#### What to work on
Your answer should consist of all lines in the listing that hold the word "cupcake".

#### Records shown
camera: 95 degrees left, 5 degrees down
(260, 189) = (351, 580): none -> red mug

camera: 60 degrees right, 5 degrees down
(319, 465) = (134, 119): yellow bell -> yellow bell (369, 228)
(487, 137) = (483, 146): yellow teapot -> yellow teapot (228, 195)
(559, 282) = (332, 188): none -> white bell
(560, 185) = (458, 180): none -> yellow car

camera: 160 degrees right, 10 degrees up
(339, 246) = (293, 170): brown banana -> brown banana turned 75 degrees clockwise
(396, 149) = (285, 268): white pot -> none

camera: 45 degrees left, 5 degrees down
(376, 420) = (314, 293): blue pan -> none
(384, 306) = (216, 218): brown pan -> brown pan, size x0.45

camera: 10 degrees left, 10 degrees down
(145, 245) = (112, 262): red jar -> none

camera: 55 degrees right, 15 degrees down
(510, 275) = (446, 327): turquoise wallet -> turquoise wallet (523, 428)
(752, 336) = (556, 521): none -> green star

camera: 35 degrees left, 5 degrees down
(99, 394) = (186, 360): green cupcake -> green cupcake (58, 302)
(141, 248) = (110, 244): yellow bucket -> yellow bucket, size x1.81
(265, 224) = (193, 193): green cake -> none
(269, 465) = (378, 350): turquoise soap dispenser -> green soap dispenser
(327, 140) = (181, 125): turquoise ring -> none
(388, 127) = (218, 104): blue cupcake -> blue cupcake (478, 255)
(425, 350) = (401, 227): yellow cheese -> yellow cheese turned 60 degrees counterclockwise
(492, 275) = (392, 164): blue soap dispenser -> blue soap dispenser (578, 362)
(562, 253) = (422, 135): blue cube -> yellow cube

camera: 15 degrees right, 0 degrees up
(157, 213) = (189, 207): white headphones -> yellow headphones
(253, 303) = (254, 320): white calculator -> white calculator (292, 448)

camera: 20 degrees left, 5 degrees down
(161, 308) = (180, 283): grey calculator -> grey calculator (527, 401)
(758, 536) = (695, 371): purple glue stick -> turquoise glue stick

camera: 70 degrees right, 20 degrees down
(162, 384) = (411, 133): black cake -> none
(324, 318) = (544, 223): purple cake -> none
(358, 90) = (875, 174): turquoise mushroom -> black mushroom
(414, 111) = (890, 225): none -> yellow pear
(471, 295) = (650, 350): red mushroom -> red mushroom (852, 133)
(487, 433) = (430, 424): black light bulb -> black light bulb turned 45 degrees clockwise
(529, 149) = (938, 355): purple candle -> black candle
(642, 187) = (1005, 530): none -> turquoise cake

#### Answer section
(99, 394) = (186, 360): green cupcake -> green cupcake (58, 302)
(388, 127) = (218, 104): blue cupcake -> blue cupcake (478, 255)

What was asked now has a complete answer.